What you will do: Take the lines below beginning at the line that has "green cross: (615, 247) -> (687, 337), moved" and stopping after the line that has "purple rectangle: (189, 260)", and print them exactly as they are, with no other lines.

Exercise materials:
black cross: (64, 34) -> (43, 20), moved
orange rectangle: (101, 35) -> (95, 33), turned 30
==
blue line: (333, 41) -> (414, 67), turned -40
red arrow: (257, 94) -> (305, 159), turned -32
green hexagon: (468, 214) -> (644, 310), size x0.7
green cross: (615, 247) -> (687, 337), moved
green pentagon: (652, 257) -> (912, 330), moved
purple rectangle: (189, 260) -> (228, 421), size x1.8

Expected answer:
green cross: (615, 247) -> (687, 337), moved
green pentagon: (652, 257) -> (912, 330), moved
purple rectangle: (189, 260) -> (228, 421), size x1.8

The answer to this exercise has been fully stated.